What the task asks: Using the records that follow, copy every line containing the word "none".

Spatial object tracking data
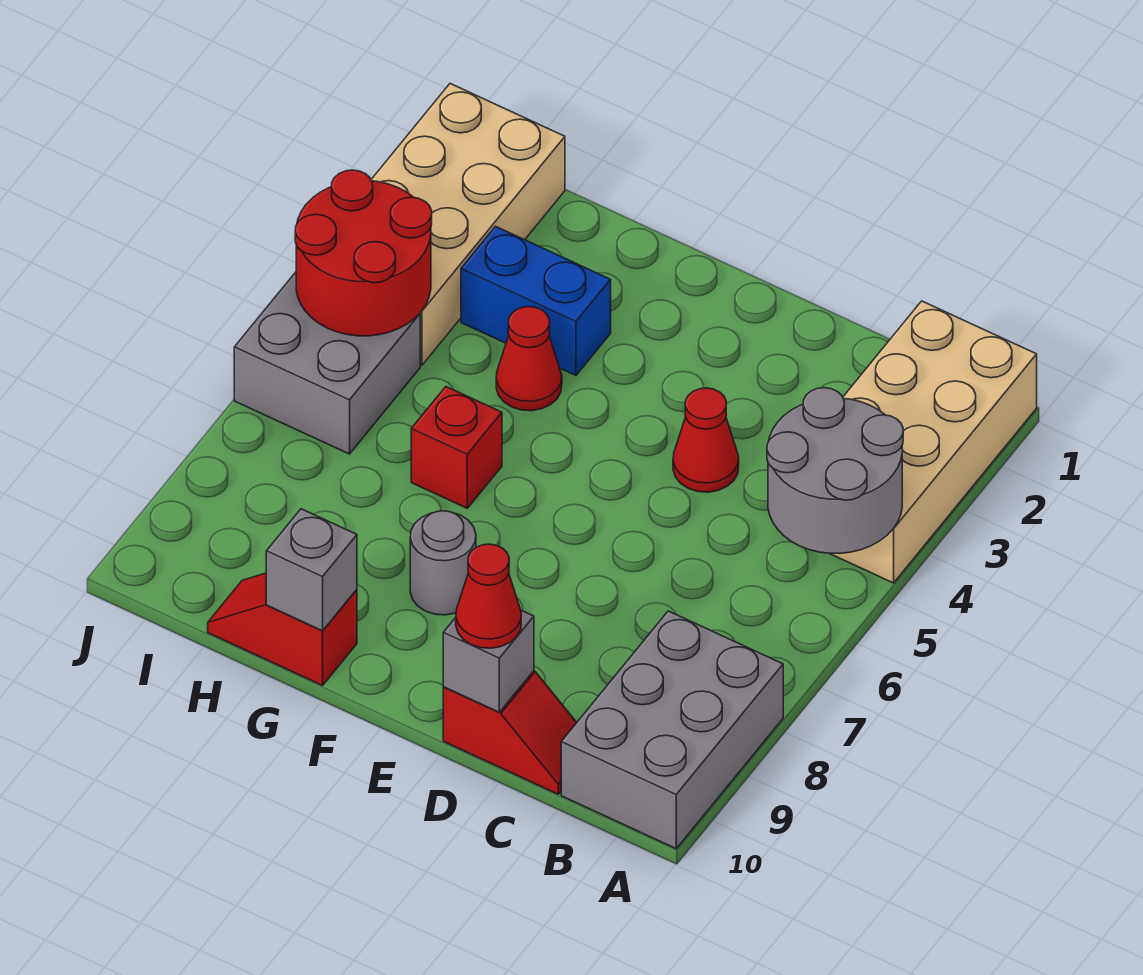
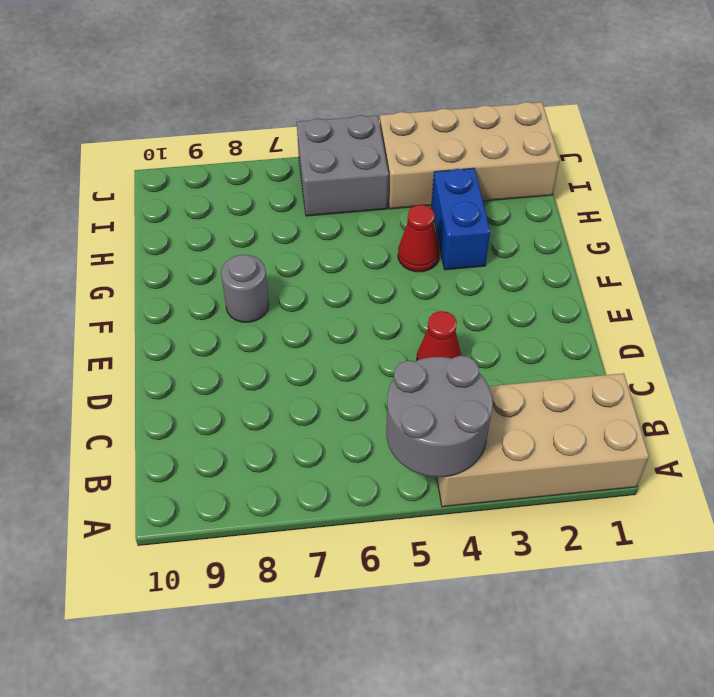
none -> grey brick A8:B10 level 1
none -> red slope C10:D10 level 1 top D
none -> red brick G6 level 1

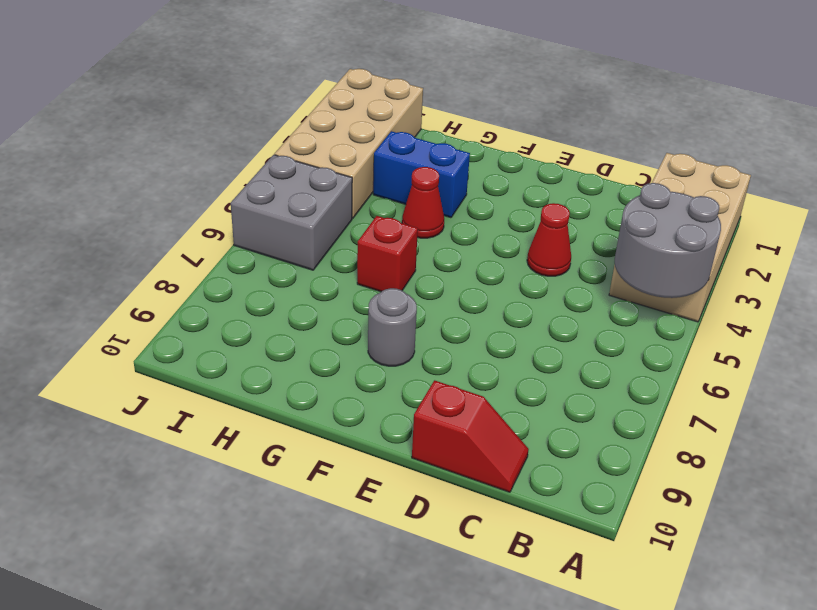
none -> grey brick A8:B10 level 1
none -> red slope G10:H10 level 1 top G
none -> grey brick D10 level 2

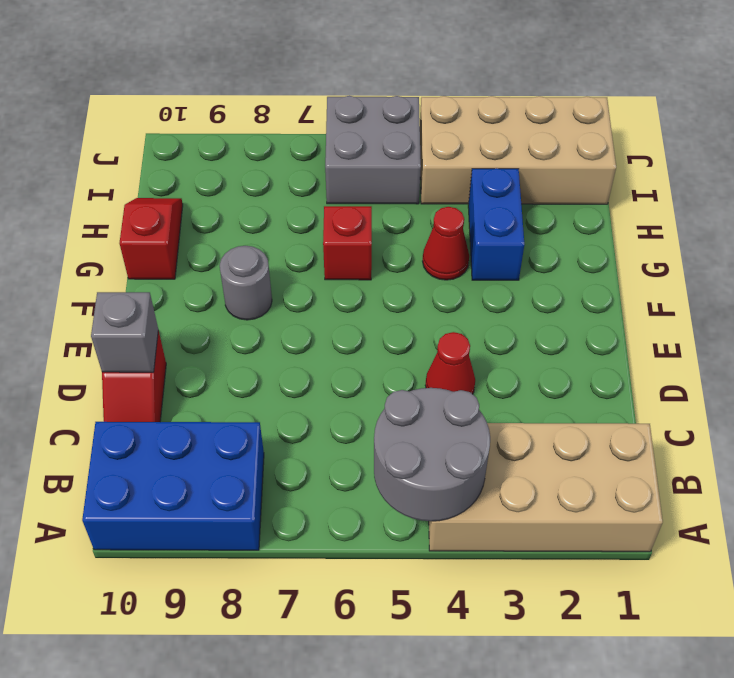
blue brick A8:B10 level 1 -> grey brick A8:B10 level 1
none -> grey brick G10 level 2
none -> red round brick I4:J5 level 2
none -> red cone D10 level 3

Written solution:
none -> grey brick A8:B10 level 1
none -> red slope C10:D10 level 1 top D
none -> red brick G6 level 1
none -> grey brick A8:B10 level 1
none -> red slope G10:H10 level 1 top G
none -> grey brick D10 level 2
none -> grey brick G10 level 2
none -> red round brick I4:J5 level 2
none -> red cone D10 level 3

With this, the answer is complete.